__Exercise brief__:
Retype, without changes or pictures, only the lines that begin at the one containing "orange heart [544,153,577,169]" and end at the last line of the records that follow.

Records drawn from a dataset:
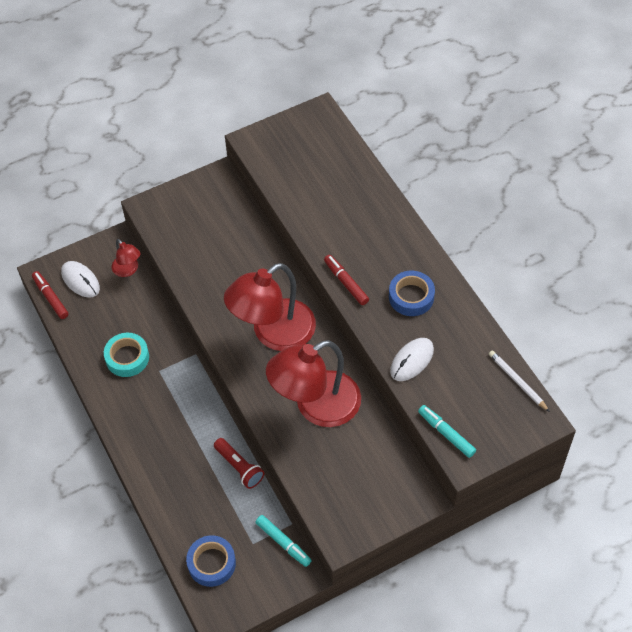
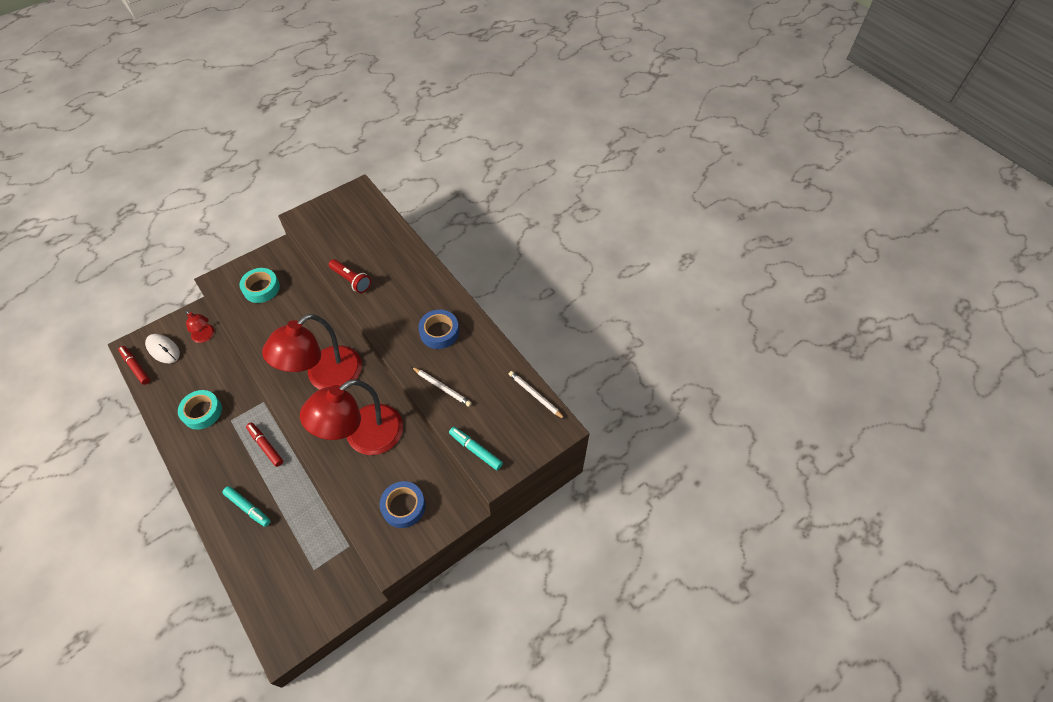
camera: 10 degrees left, 0 degrees up
blue tape [186,535,236,587] -> blue tape moved to [380,481,426,528]
red flashlight [214,438,264,489] -> red flashlight moved to [329,259,371,293]
turquoise marker [255,515,312,567] -> turquoise marker moved to [222,486,271,527]
red marker [324,255,369,305] -> red marker moved to [246,423,283,467]
white mouse [390,338,434,381] -> white pencil [412,367,472,407]
none -> turquoise tape [240,268,280,303]

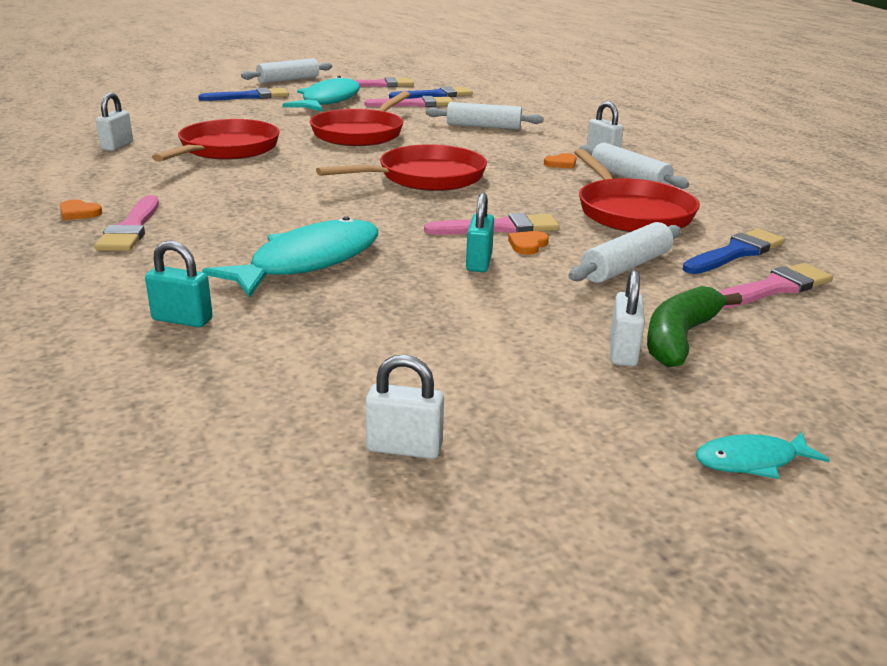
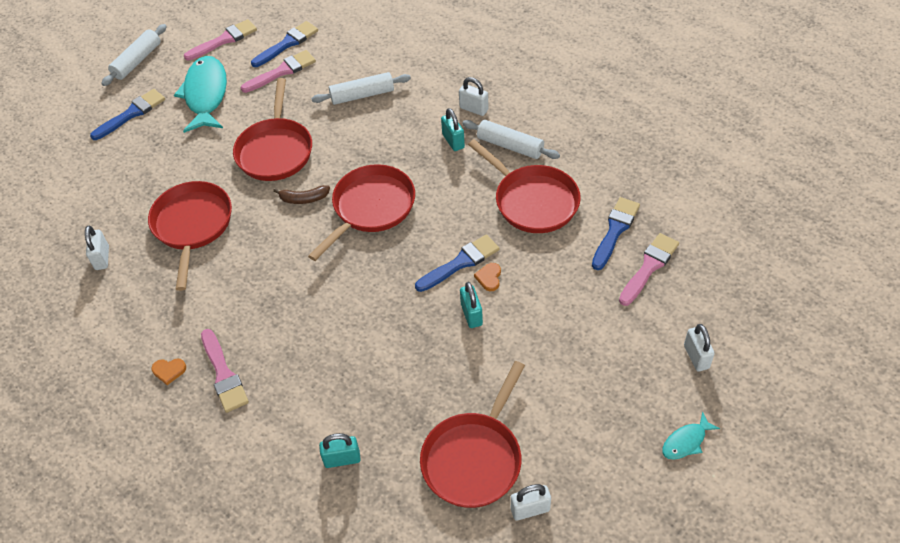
camera: 20 degrees left, 25 degrees up
turquoise fish [202,217,378,297] -> none
pink brush [424,213,559,235] -> blue brush [415,234,500,292]
orange heart [544,153,577,169] -> turquoise padlock [441,108,465,151]
white rolling pin [568,222,681,283] -> none
white padlock [610,270,645,366] -> white padlock moved to [684,324,715,371]
green banana [647,286,742,367] -> none
none -> brown banana [273,185,330,204]
none -> red pan [420,361,525,508]

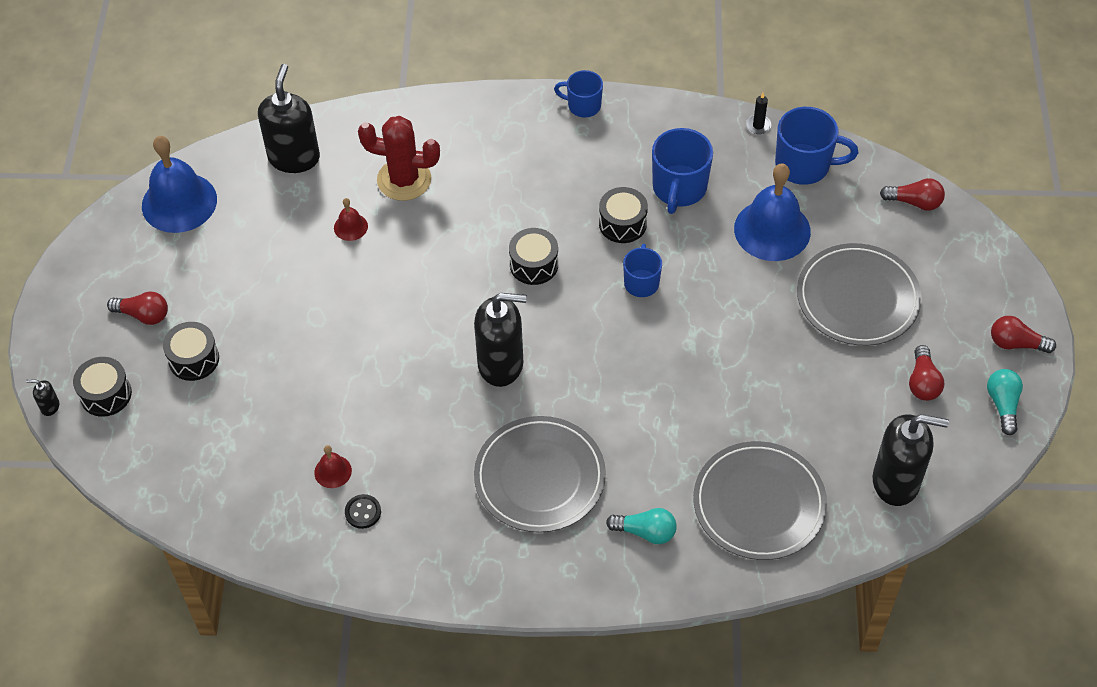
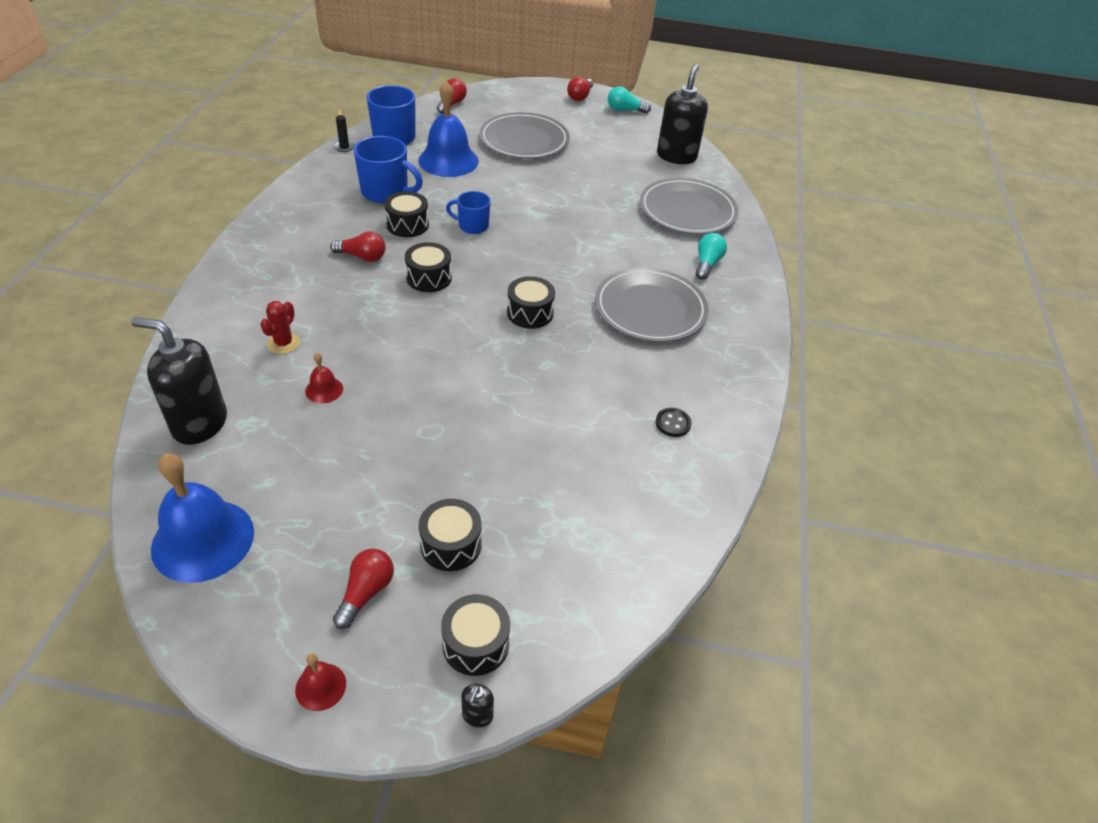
camera: 85 degrees left, 10 degrees down
red bell [314,445,352,488] -> red bell moved to [295,653,346,711]
red cactus [358,116,440,201] -> red cactus [260,301,300,354], size x0.55
black soap dispenser [474,293,527,387] -> black drum [507,276,555,329]
blue mug [554,70,603,117] -> none
red light bulb [909,345,944,401] -> red light bulb moved to [330,232,386,262]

__Response to this task__:
orange heart [544,153,577,169] -> turquoise padlock [441,108,465,151]
white rolling pin [568,222,681,283] -> none
white padlock [610,270,645,366] -> white padlock moved to [684,324,715,371]
green banana [647,286,742,367] -> none
none -> brown banana [273,185,330,204]
none -> red pan [420,361,525,508]

camera: 85 degrees left, 10 degrees down
red bell [314,445,352,488] -> red bell moved to [295,653,346,711]
red cactus [358,116,440,201] -> red cactus [260,301,300,354], size x0.55
black soap dispenser [474,293,527,387] -> black drum [507,276,555,329]
blue mug [554,70,603,117] -> none
red light bulb [909,345,944,401] -> red light bulb moved to [330,232,386,262]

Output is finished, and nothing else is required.